PROBLEM TO WORK ON »
Look through the records below and collect all lines that hold the string "section".

Data entries:
'''

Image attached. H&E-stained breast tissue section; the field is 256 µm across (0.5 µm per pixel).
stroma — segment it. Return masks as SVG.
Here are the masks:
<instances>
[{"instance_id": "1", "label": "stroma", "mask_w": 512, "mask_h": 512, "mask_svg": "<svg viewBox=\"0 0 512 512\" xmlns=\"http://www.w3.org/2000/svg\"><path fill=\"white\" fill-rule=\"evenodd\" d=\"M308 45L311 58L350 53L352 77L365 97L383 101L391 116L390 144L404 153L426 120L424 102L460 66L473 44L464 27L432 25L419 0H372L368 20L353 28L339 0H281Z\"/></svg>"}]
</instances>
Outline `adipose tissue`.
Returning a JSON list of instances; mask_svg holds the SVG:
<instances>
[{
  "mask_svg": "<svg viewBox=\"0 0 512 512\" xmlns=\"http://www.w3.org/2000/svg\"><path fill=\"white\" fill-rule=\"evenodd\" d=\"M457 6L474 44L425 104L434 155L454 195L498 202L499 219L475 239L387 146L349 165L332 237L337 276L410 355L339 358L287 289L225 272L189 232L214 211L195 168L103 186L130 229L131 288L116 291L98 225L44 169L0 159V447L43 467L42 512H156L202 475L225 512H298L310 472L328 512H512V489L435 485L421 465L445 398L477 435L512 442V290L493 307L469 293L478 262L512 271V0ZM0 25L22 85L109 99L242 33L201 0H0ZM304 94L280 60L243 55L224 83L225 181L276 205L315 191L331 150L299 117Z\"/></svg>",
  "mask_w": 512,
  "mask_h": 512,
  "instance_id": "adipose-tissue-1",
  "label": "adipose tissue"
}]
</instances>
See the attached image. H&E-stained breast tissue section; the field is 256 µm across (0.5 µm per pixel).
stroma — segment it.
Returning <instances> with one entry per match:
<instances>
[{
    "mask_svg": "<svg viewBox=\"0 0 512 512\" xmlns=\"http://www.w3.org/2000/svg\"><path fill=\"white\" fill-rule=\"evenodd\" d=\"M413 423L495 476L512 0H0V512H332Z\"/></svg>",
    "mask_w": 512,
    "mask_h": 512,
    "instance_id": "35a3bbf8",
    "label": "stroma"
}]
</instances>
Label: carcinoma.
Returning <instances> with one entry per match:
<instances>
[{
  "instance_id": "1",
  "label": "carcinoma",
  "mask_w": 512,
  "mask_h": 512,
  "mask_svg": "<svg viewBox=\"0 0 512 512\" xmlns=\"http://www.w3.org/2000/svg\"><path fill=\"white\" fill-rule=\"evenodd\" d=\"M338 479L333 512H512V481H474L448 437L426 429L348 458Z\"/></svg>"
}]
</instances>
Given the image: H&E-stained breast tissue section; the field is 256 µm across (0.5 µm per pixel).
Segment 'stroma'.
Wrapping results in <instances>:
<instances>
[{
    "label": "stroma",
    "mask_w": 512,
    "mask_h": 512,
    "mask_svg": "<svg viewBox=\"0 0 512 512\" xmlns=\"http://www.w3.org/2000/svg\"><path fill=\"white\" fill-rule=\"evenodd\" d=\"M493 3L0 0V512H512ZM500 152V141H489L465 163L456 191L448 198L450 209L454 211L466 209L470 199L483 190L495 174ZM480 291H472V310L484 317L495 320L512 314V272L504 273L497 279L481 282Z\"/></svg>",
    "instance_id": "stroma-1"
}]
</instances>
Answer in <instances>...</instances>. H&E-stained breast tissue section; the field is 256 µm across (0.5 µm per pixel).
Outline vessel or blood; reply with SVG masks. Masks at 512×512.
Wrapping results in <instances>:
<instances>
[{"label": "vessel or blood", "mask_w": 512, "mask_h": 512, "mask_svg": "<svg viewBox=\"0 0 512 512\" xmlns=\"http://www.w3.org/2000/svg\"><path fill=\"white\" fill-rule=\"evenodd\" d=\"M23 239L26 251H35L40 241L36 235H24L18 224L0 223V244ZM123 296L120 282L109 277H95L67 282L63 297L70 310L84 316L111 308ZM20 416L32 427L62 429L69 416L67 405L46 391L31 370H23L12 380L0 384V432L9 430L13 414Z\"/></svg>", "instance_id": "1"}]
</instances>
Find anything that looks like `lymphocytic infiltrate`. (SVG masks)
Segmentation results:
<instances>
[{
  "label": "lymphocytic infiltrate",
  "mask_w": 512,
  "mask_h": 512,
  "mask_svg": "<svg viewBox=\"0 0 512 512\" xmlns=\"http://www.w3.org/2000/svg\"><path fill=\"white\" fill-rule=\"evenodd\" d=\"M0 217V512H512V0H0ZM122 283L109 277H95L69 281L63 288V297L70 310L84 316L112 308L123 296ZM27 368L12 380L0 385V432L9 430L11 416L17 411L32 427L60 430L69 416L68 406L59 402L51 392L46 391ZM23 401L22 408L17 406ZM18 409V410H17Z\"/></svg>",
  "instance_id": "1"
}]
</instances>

'''

RESULT FOR THIS TASK »
Image attached. H&E-stained breast tissue section; the field is 256 µm across (0.5 µm per pixel).
See the attached image. H&E-stained breast tissue section; the field is 256 µm across (0.5 µm per pixel).
Given the image: H&E-stained breast tissue section; the field is 256 µm across (0.5 µm per pixel).
Answer in <instances>...</instances>. H&E-stained breast tissue section; the field is 256 µm across (0.5 µm per pixel).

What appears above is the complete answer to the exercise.